(Scene images with change listings)
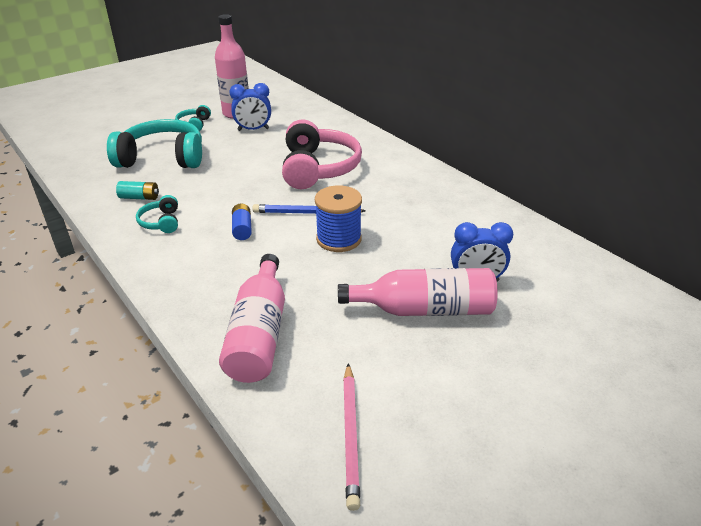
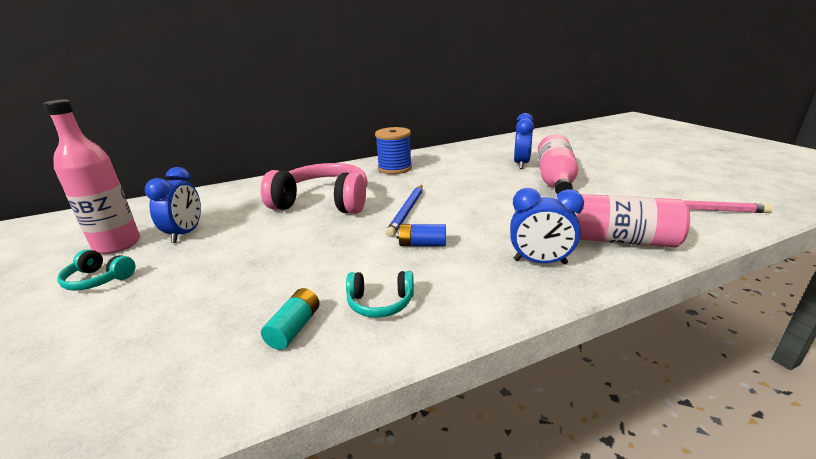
camera: 75 degrees left, 10 degrees down
(163, 158) = (180, 308): turquoise headphones -> none
(213, 291) = (540, 262): none -> blue clock
(339, 239) = (457, 200): blue spool -> blue spool (395, 168)

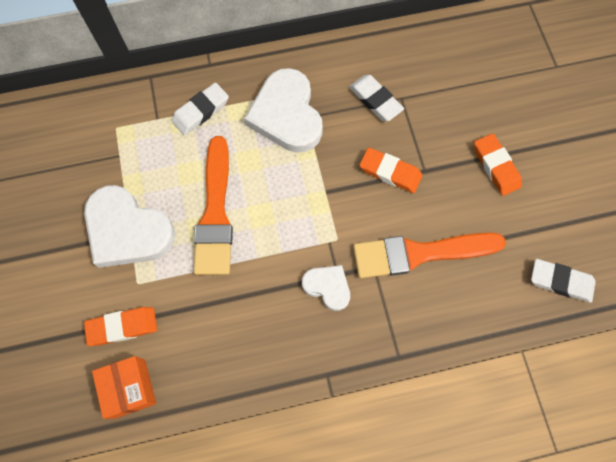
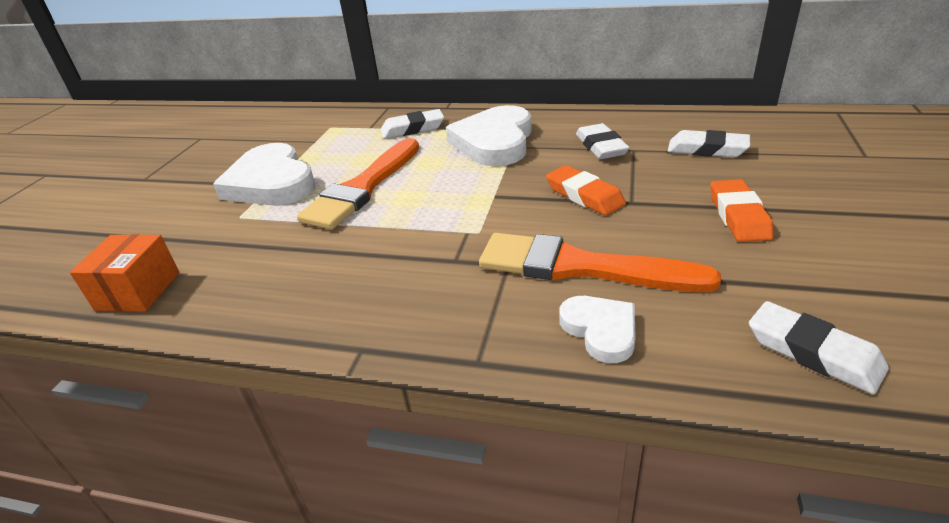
camera: 30 degrees right, 35 degrees down
(122, 327) = (189, 243): orange eraser -> none
(327, 287) = (434, 267): white heart -> white heart (600, 330)
(453, 84) = (707, 149): none -> white eraser

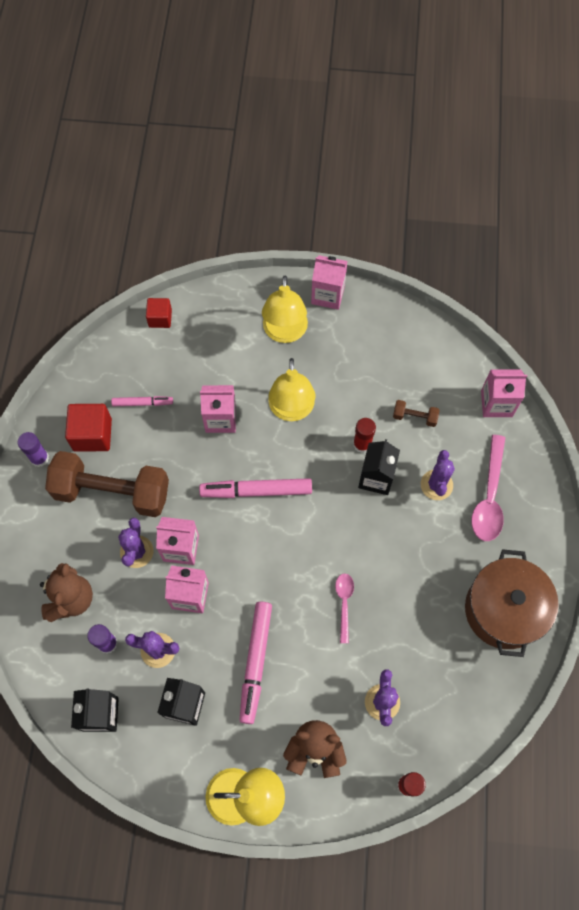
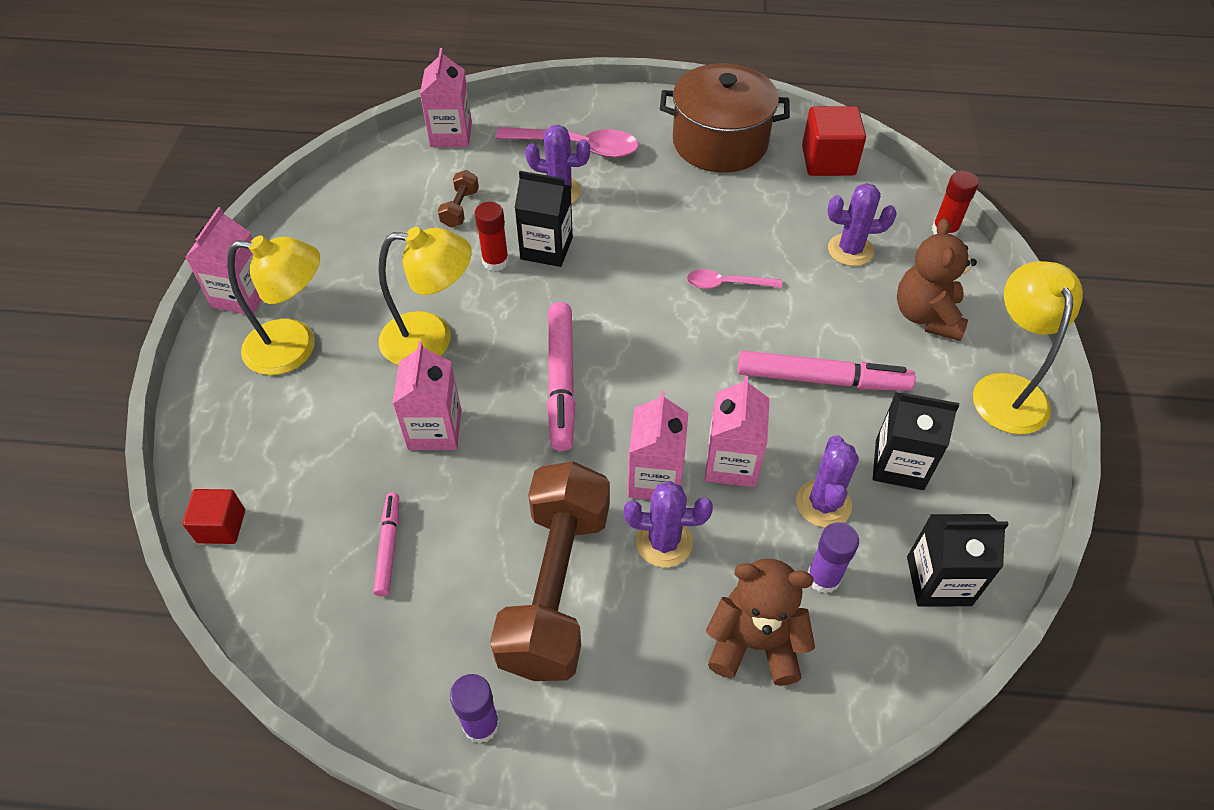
camera: 90 degrees left, 15 degrees down
(92, 434) = (441, 628): red cube -> red cube (828, 160)

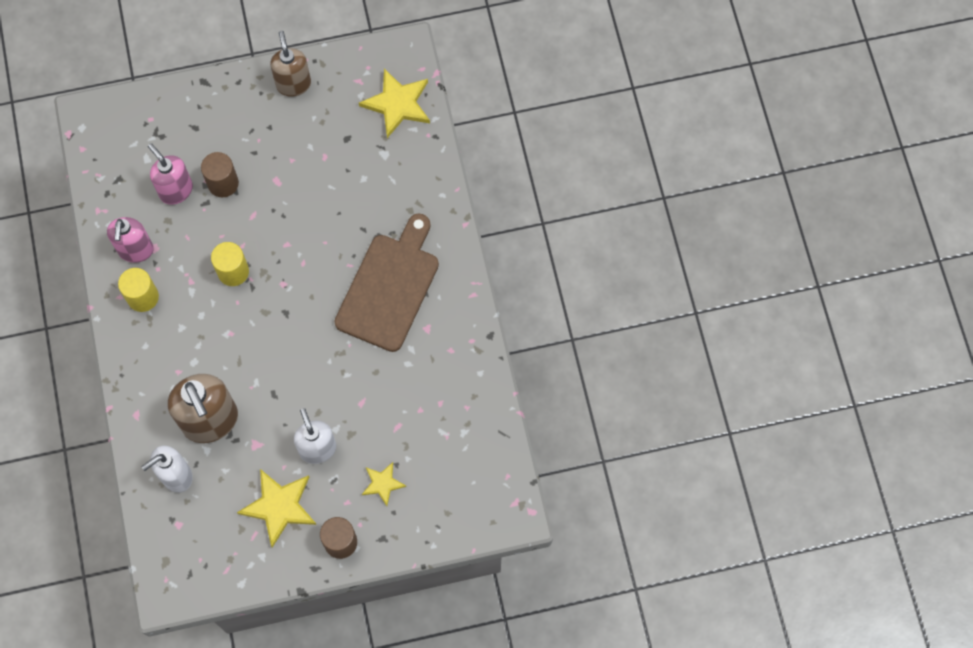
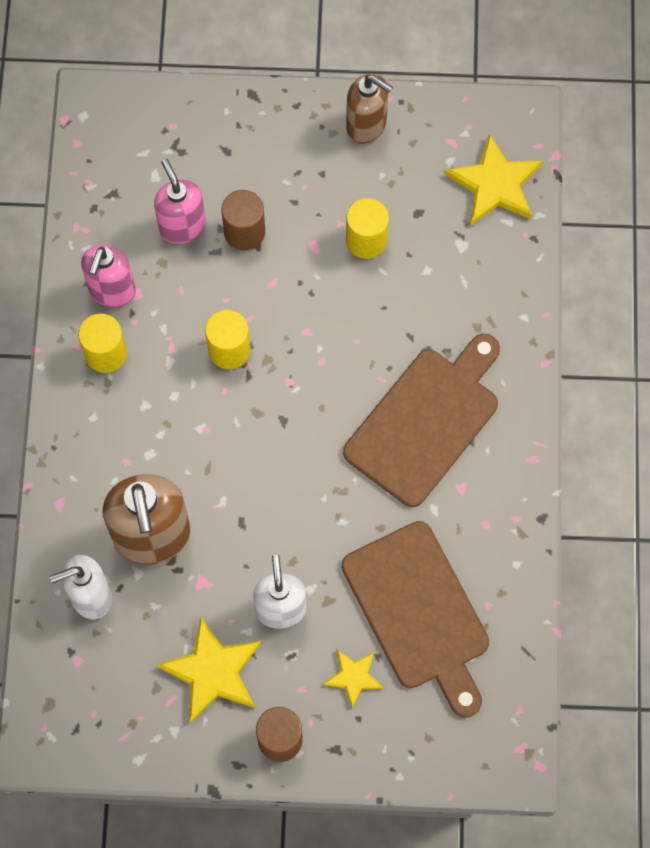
camera: 15 degrees right, 0 degrees up
(293, 84) = (366, 125): brown soap dispenser -> brown soap dispenser turned 120 degrees clockwise
(314, 167) = (366, 240): none -> yellow cylinder
(418, 425) = (418, 612): none -> brown cutting board

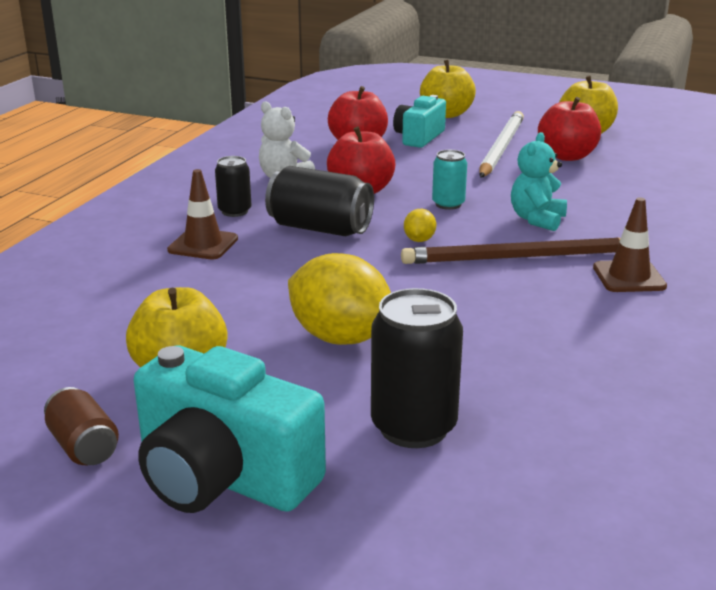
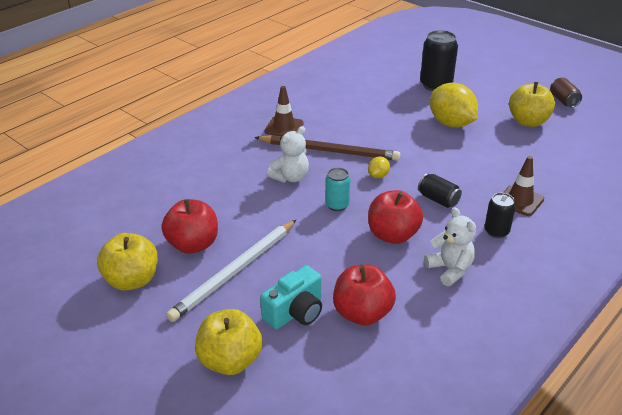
camera: 160 degrees left, 10 degrees up
(223, 476) = (509, 83): turquoise camera -> none
(320, 228) = (438, 199): black can -> black can, size x0.58
(537, 219) = (290, 177): turquoise teddy bear -> white teddy bear

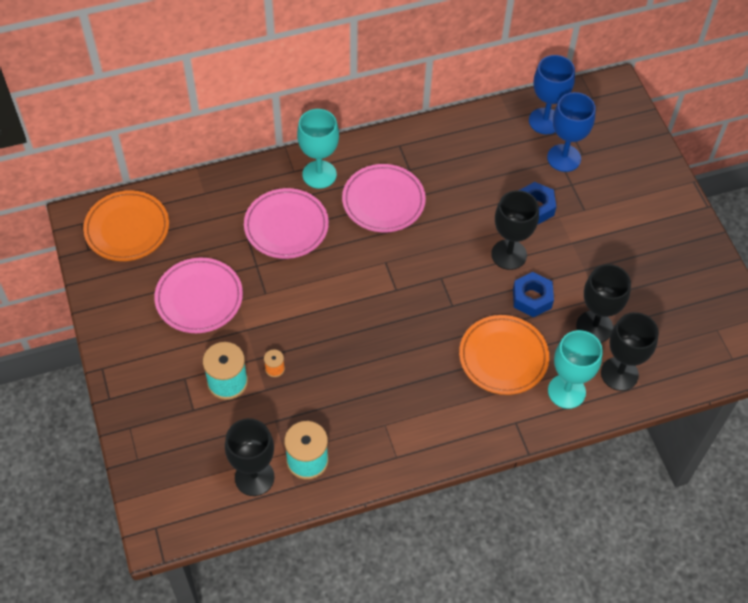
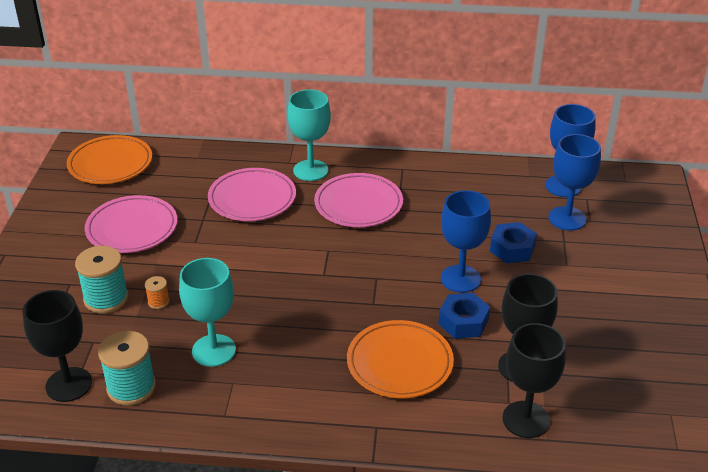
camera: 25 degrees right, 20 degrees down
(509, 254) = (460, 279): black goblet -> blue goblet
(566, 391) = (453, 416): turquoise goblet -> turquoise goblet (214, 350)

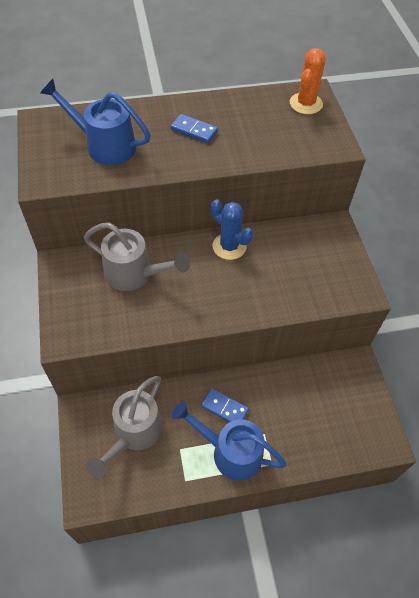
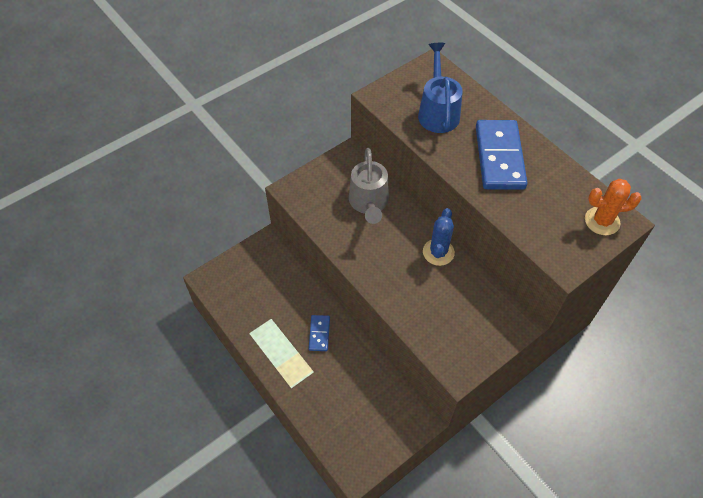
camera: 65 degrees right, 0 degrees up
(133, 434) = (266, 283): grey watering can -> none
(194, 130) = (499, 157): blue domino -> blue domino, size x2.07
(229, 451) = (286, 353): blue watering can -> none

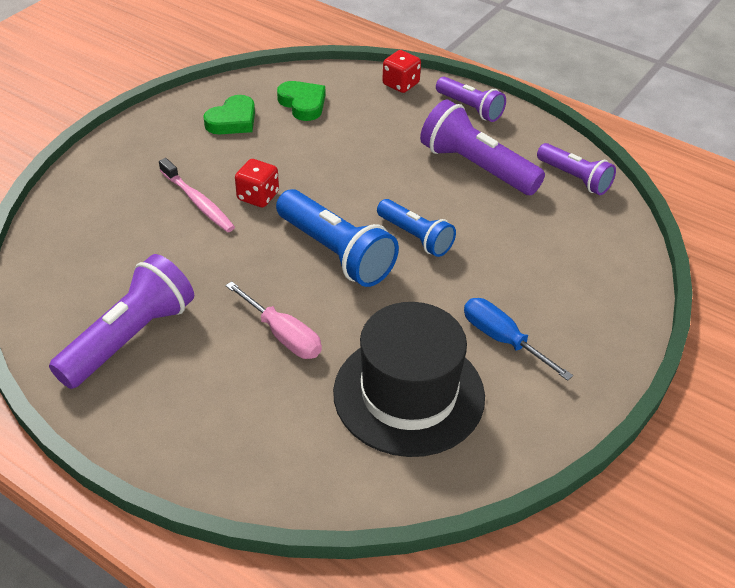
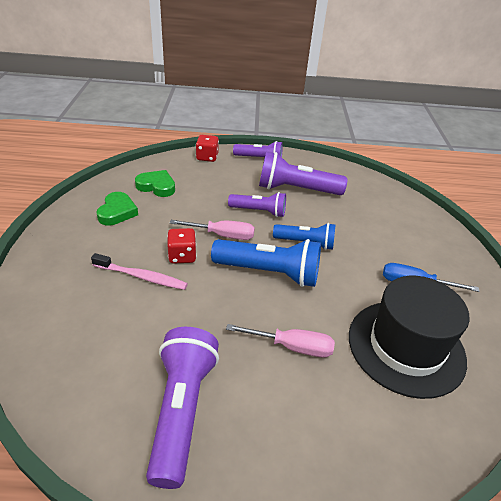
camera: 35 degrees left, 5 degrees down
(324, 190) = (222, 235): none -> pink screwdriver
(574, 178) = (350, 178): purple flashlight -> purple flashlight (259, 211)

EXERCISE REQUIREMENTS:
Excluding pictures, copy exactly the lines from the line containing "(320, 228) = (438, 199): black" through the last line of the data, inclusive.

EXPECTED ANSWER:
(320, 228) = (438, 199): black can -> black can, size x0.58
(537, 219) = (290, 177): turquoise teddy bear -> white teddy bear

camera: 25 degrees right, 20 degrees down
(509, 254) = (460, 279): black goblet -> blue goblet
(566, 391) = (453, 416): turquoise goblet -> turquoise goblet (214, 350)

camera: 65 degrees right, 0 degrees up
(133, 434) = (266, 283): grey watering can -> none
(194, 130) = (499, 157): blue domino -> blue domino, size x2.07
(229, 451) = (286, 353): blue watering can -> none

camera: 35 degrees left, 5 degrees down
(324, 190) = (222, 235): none -> pink screwdriver
(574, 178) = (350, 178): purple flashlight -> purple flashlight (259, 211)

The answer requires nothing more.